Source records
---
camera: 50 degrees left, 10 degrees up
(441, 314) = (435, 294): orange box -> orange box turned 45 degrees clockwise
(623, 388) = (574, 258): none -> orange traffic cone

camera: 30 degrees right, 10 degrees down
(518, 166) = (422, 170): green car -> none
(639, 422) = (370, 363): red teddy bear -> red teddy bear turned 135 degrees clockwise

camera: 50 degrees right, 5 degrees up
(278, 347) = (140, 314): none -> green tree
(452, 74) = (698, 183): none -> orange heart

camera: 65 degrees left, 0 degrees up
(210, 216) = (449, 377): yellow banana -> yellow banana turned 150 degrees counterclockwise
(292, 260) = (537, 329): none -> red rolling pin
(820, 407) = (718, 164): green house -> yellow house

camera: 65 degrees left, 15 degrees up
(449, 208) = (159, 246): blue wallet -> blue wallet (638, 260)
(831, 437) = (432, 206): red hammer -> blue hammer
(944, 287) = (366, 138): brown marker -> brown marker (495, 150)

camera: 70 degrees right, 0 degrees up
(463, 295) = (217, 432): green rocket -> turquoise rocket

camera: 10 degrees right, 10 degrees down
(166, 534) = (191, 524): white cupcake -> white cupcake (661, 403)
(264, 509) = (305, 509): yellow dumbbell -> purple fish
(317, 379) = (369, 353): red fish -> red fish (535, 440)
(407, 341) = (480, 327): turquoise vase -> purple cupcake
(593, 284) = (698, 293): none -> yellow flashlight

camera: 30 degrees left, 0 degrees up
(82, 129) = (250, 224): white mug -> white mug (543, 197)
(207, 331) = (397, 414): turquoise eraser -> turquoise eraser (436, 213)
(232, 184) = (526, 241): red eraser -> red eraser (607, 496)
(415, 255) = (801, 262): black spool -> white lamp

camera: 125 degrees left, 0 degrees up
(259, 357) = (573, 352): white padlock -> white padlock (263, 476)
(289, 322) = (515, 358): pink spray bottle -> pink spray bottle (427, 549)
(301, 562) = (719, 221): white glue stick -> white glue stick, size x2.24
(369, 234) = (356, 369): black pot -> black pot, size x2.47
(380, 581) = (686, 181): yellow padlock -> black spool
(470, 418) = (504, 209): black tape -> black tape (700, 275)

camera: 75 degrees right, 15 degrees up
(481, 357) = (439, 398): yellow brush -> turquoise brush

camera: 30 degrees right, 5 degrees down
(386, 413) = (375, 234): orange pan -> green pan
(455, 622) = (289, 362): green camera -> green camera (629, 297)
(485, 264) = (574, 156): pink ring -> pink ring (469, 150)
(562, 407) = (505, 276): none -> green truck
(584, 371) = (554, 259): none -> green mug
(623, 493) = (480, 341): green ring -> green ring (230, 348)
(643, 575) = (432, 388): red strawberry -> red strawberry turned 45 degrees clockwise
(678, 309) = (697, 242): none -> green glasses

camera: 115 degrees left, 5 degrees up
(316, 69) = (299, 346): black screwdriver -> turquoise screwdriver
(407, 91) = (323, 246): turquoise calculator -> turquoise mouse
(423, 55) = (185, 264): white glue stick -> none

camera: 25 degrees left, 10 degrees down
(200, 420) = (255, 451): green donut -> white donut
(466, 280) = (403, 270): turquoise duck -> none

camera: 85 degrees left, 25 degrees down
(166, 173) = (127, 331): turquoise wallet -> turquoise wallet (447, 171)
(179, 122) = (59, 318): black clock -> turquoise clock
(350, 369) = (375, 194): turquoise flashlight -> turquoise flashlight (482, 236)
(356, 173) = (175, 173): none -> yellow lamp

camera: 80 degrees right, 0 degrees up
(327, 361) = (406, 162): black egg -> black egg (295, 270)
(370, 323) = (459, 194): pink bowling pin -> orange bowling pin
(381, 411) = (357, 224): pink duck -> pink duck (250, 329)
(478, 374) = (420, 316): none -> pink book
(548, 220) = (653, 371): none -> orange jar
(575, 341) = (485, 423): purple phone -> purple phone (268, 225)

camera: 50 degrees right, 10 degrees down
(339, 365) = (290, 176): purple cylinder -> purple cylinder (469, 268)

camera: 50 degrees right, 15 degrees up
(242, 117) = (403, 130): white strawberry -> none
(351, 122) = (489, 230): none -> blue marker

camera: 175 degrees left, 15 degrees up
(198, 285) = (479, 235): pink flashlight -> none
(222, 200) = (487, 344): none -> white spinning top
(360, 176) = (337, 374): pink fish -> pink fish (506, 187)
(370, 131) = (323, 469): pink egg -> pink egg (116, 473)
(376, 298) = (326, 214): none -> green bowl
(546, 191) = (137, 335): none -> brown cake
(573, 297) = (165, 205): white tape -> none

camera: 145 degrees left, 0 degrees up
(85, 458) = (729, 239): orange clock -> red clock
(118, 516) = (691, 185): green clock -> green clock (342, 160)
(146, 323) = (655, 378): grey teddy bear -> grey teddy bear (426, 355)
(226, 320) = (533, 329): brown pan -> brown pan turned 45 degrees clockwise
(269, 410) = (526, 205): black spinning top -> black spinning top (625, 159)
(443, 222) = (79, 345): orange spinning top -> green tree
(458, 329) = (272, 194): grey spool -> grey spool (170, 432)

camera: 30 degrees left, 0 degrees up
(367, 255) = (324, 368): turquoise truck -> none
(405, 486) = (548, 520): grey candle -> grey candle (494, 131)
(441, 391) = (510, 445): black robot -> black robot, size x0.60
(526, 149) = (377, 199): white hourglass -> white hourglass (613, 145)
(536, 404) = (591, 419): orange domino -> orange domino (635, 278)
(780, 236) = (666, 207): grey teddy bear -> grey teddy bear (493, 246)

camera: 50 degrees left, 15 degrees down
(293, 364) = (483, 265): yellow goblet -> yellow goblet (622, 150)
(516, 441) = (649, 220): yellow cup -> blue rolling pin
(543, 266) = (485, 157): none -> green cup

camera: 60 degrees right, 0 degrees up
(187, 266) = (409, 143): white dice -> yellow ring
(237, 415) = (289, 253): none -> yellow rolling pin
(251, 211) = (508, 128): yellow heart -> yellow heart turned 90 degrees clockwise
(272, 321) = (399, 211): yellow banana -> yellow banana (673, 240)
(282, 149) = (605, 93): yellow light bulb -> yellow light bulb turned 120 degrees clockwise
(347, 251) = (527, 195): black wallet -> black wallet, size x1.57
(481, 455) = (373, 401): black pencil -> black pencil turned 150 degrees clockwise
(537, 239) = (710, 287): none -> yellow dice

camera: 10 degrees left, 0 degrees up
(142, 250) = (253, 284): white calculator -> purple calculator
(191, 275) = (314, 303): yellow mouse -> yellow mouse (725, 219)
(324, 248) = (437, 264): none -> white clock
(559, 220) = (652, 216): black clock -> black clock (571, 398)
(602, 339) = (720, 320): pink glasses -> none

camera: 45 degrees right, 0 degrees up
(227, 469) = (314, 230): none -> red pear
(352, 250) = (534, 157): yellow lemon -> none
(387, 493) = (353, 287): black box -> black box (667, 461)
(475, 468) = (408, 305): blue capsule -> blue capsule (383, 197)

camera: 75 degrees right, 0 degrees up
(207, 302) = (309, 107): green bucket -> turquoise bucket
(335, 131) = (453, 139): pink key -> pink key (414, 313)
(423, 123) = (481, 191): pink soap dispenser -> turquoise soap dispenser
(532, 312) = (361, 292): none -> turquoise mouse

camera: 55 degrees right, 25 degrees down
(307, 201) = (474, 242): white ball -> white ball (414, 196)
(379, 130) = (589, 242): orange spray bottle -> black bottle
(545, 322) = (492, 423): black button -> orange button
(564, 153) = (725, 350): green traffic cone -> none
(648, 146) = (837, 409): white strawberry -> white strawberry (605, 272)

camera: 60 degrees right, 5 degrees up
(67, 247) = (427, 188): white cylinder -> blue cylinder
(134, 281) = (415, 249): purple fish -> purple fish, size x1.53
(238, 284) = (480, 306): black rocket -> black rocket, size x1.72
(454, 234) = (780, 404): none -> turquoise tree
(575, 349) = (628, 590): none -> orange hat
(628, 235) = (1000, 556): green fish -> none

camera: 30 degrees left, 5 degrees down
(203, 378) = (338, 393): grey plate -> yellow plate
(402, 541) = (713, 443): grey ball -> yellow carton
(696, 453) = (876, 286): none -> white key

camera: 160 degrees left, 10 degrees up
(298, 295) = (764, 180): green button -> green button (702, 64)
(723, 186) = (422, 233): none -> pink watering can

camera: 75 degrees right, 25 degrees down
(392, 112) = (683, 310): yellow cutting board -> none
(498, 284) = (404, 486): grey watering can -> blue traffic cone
---
Your task | From the data above, reproduce word for word the lines running from the line with "camera: 75 degrees right, 15 degrees up" to the line with "(548, 220) = (653, 371): none -> orange jar", ends included.

Task answer |
camera: 75 degrees right, 15 degrees up
(481, 357) = (439, 398): yellow brush -> turquoise brush

camera: 30 degrees right, 5 degrees down
(386, 413) = (375, 234): orange pan -> green pan
(455, 622) = (289, 362): green camera -> green camera (629, 297)
(485, 264) = (574, 156): pink ring -> pink ring (469, 150)
(562, 407) = (505, 276): none -> green truck
(584, 371) = (554, 259): none -> green mug
(623, 493) = (480, 341): green ring -> green ring (230, 348)
(643, 575) = (432, 388): red strawberry -> red strawberry turned 45 degrees clockwise
(678, 309) = (697, 242): none -> green glasses

camera: 115 degrees left, 5 degrees up
(316, 69) = (299, 346): black screwdriver -> turquoise screwdriver
(407, 91) = (323, 246): turquoise calculator -> turquoise mouse
(423, 55) = (185, 264): white glue stick -> none

camera: 25 degrees left, 10 degrees down
(200, 420) = (255, 451): green donut -> white donut
(466, 280) = (403, 270): turquoise duck -> none

camera: 85 degrees left, 25 degrees down
(166, 173) = (127, 331): turquoise wallet -> turquoise wallet (447, 171)
(179, 122) = (59, 318): black clock -> turquoise clock
(350, 369) = (375, 194): turquoise flashlight -> turquoise flashlight (482, 236)
(356, 173) = (175, 173): none -> yellow lamp

camera: 80 degrees right, 0 degrees up
(327, 361) = (406, 162): black egg -> black egg (295, 270)
(370, 323) = (459, 194): pink bowling pin -> orange bowling pin
(381, 411) = (357, 224): pink duck -> pink duck (250, 329)
(478, 374) = (420, 316): none -> pink book
(548, 220) = (653, 371): none -> orange jar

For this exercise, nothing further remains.